(Your objective): Pictures stay out of the answer, but every line of the material must be restated exactly.

************

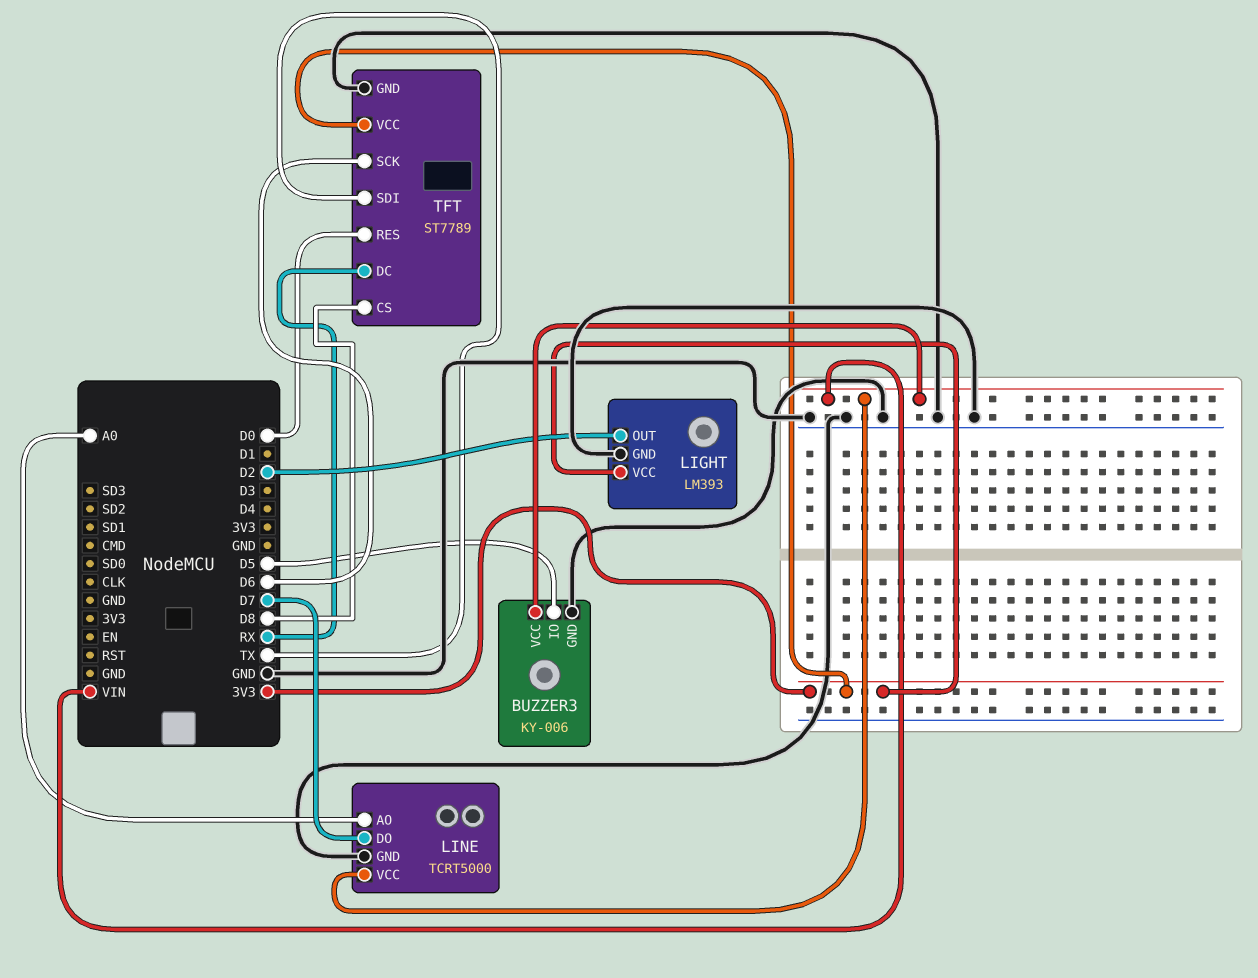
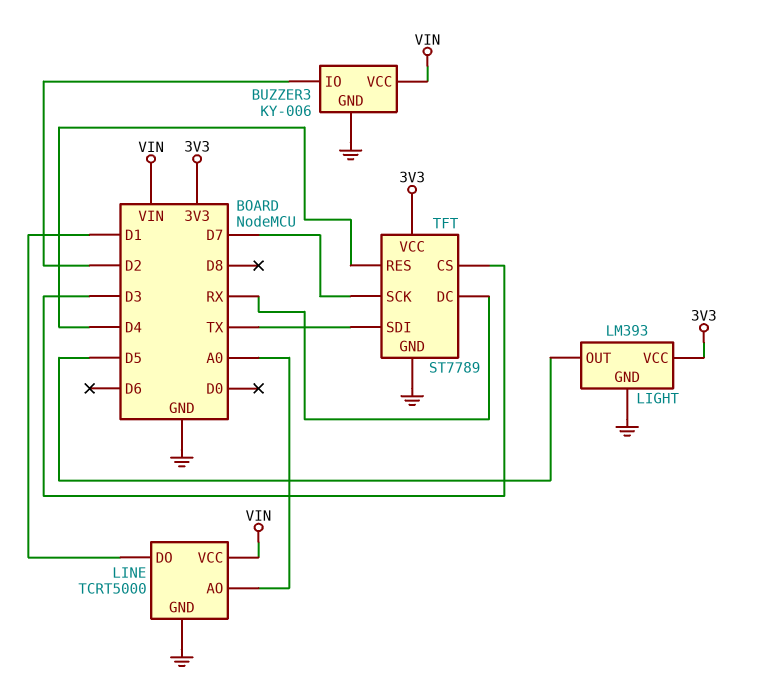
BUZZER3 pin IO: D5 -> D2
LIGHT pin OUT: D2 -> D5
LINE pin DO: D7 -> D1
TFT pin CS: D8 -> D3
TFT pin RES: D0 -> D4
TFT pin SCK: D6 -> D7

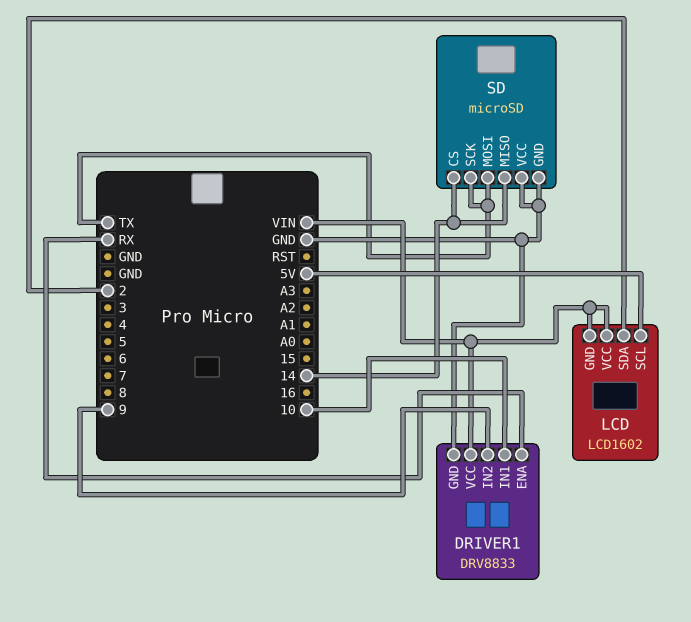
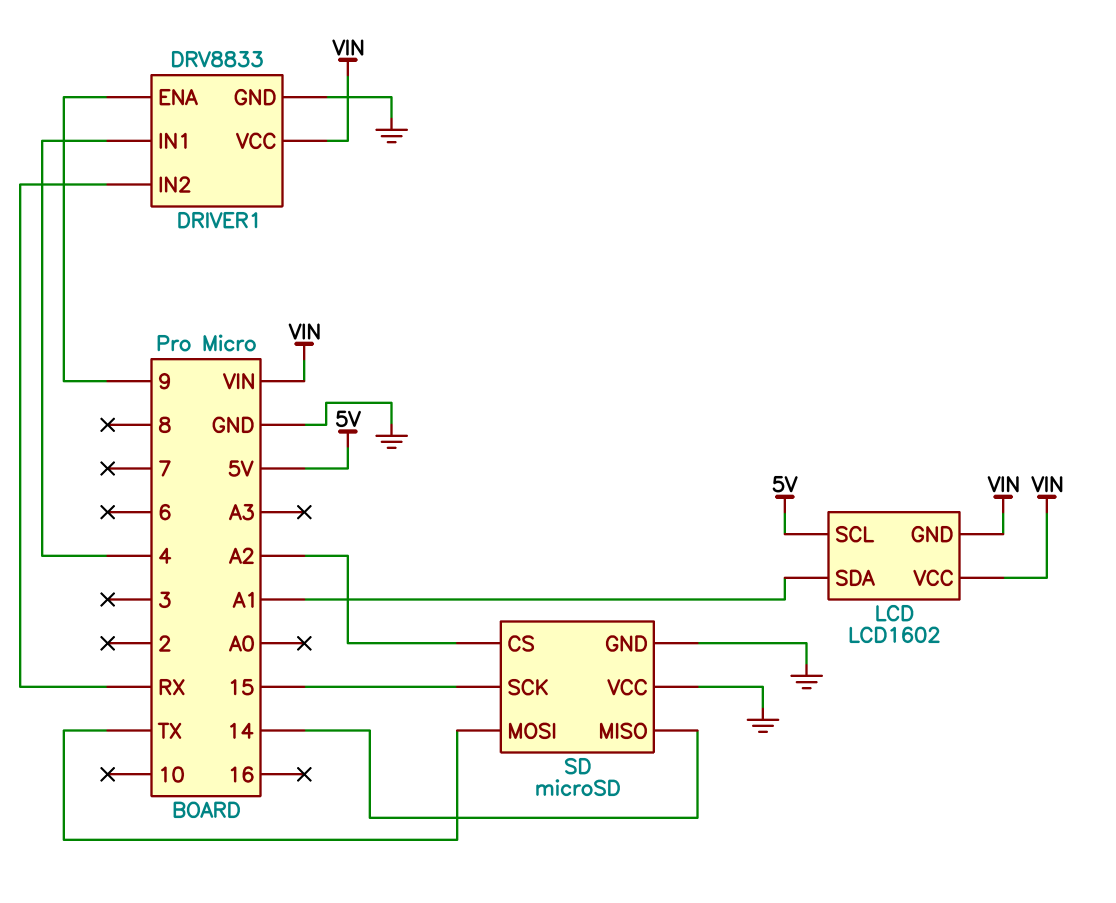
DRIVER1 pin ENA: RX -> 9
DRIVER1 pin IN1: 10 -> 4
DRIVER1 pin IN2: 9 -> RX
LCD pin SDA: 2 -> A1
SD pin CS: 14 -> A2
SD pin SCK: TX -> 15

************

(Your solution):
BUZZER3 pin IO: D5 -> D2
LIGHT pin OUT: D2 -> D5
LINE pin DO: D7 -> D1
TFT pin CS: D8 -> D3
TFT pin RES: D0 -> D4
TFT pin SCK: D6 -> D7

DRIVER1 pin ENA: RX -> 9
DRIVER1 pin IN1: 10 -> 4
DRIVER1 pin IN2: 9 -> RX
LCD pin SDA: 2 -> A1
SD pin CS: 14 -> A2
SD pin SCK: TX -> 15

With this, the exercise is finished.